• EXERCISE BRIEF: Look through the data below and work out how many lines hold "heart"; state only the number.

• • • •

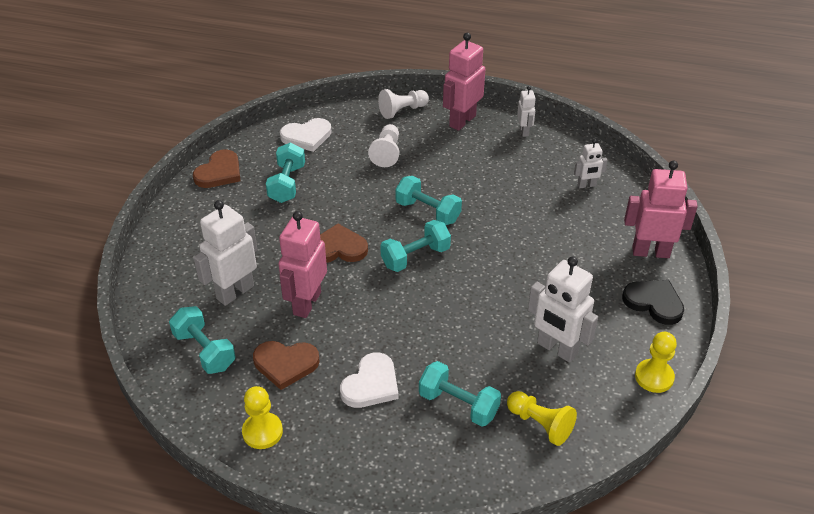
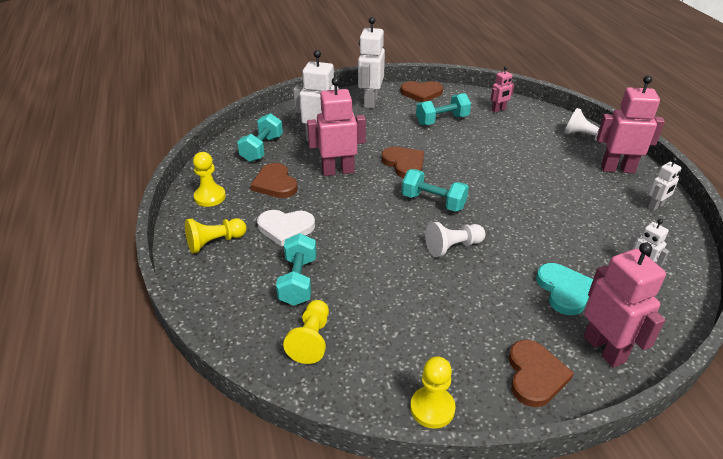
camera: 60 degrees right, 5 degrees down
(307, 136) = (498, 110): white heart -> pink robot
(350, 453) = (215, 242): none -> yellow pawn
(387, 153) = (528, 147): white pawn -> white pawn (453, 247)
(428, 212) = (489, 190): turquoise dumbbell -> none
(556, 349) = (407, 321): white robot -> white robot (370, 102)
(581, 238) = (564, 290): none -> turquoise heart
(654, 302) = (535, 375): black heart -> brown heart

• • • •

• WRITTEN RESPONSE: 3